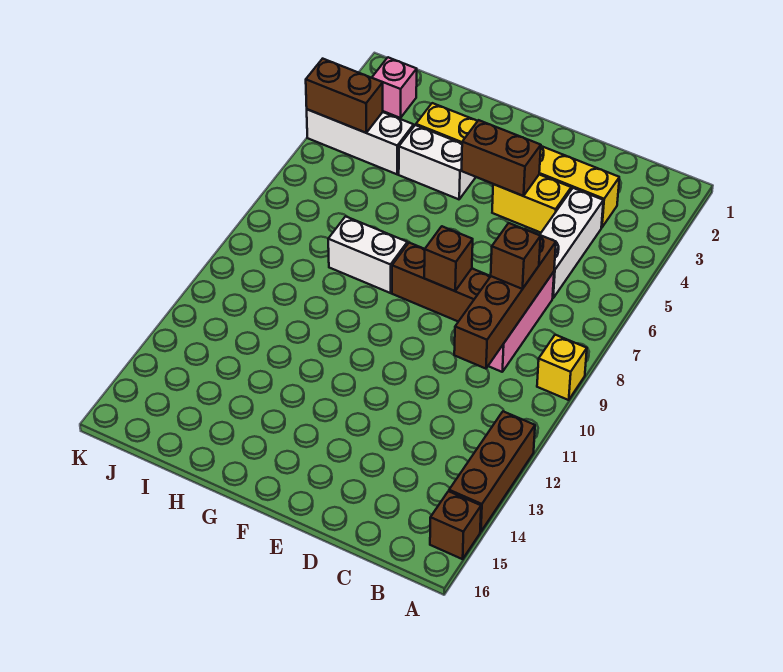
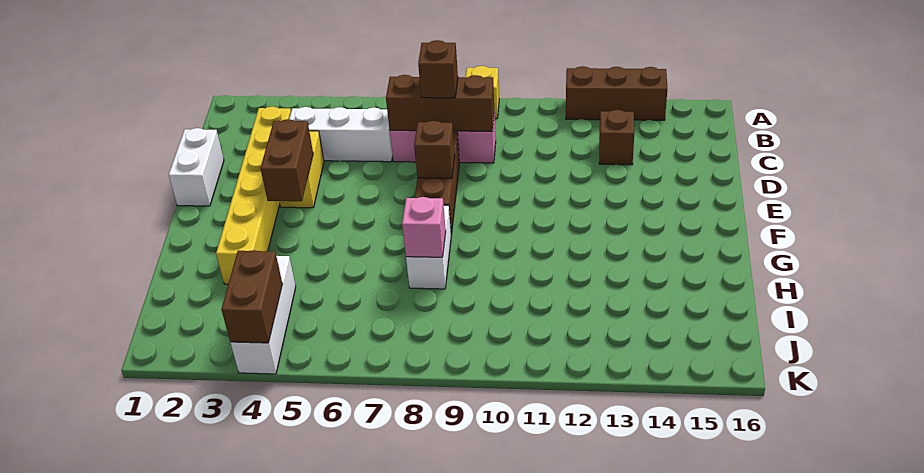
brown brick A15 level 1 -> brown brick C13 level 1
brown brick C7:C10 level 2 -> brown brick C7:C9 level 2
white brick G4:H4 level 1 -> white brick D1:E1 level 1
pink brick J2 level 1 -> pink brick H8 level 2

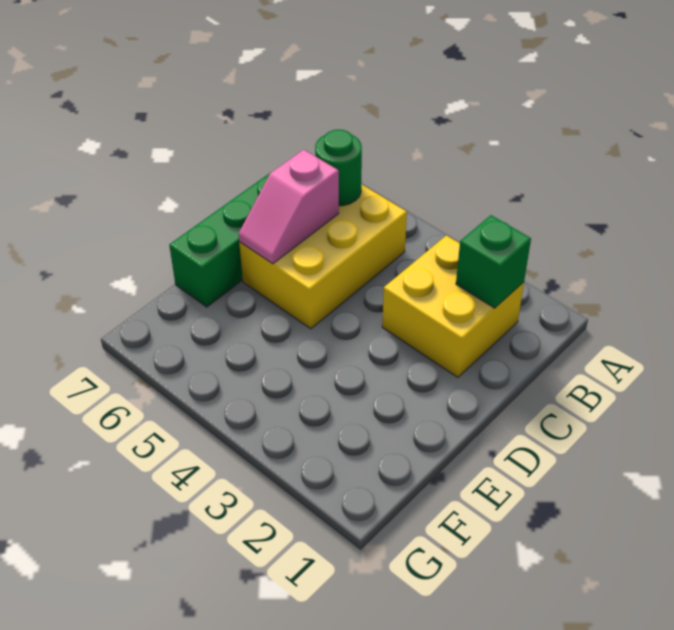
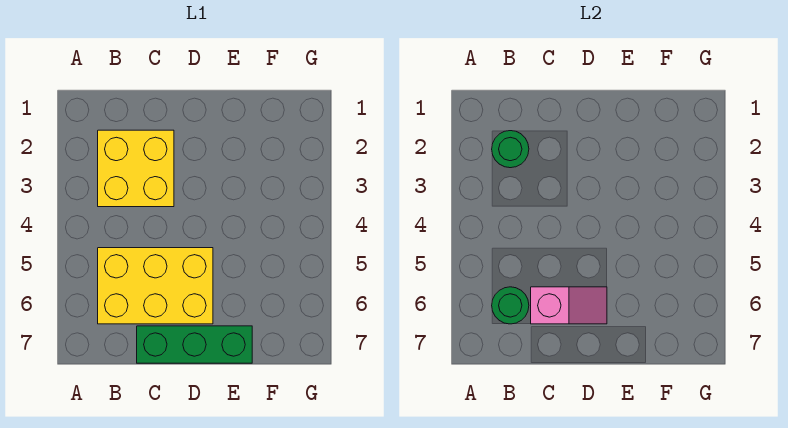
green brick B2 level 2 -> green round brick B2 level 2

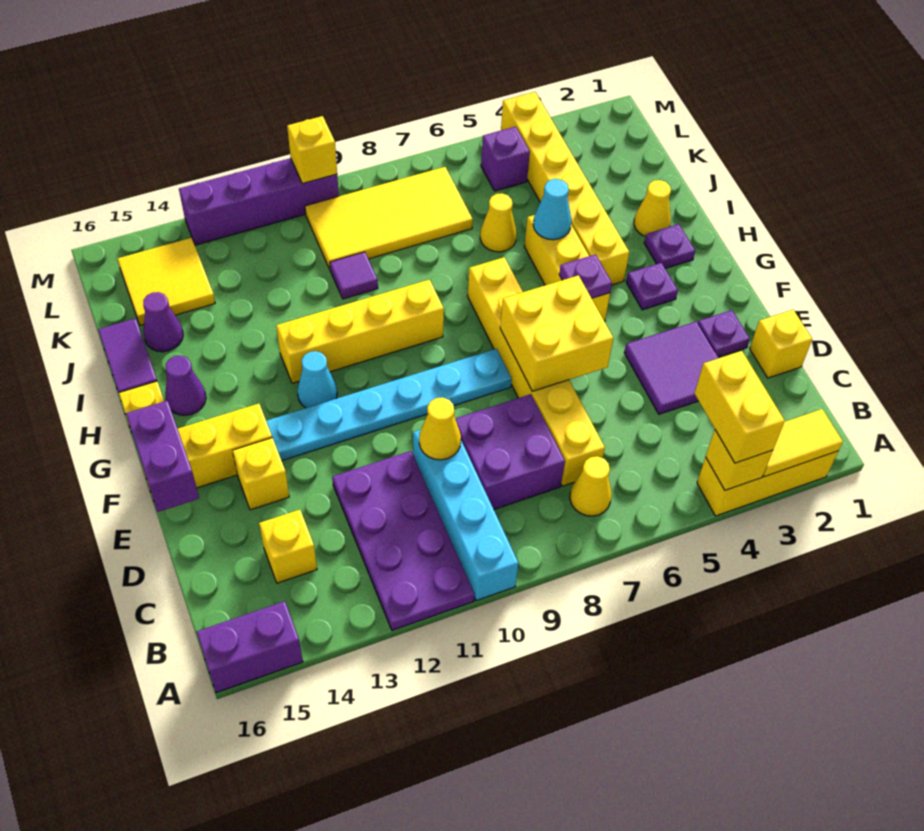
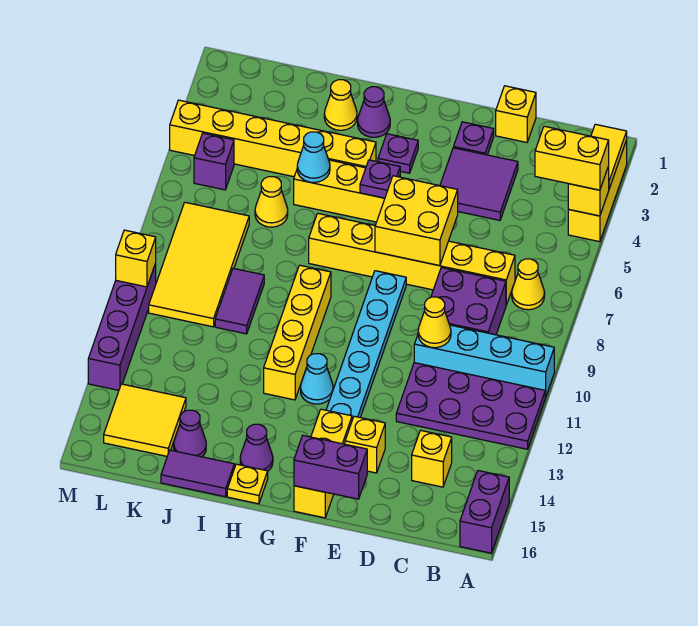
purple plate H2 level 1 -> purple cone H2 level 1
purple tile J10 level 1 -> purple tile J9:J10 level 1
==========
Description of the task — Print the listing exactly, pictures excluded.

Answer to the problem —
brown brick A15 level 1 -> brown brick C13 level 1
brown brick C7:C10 level 2 -> brown brick C7:C9 level 2
white brick G4:H4 level 1 -> white brick D1:E1 level 1
pink brick J2 level 1 -> pink brick H8 level 2

green brick B2 level 2 -> green round brick B2 level 2

purple plate H2 level 1 -> purple cone H2 level 1
purple tile J10 level 1 -> purple tile J9:J10 level 1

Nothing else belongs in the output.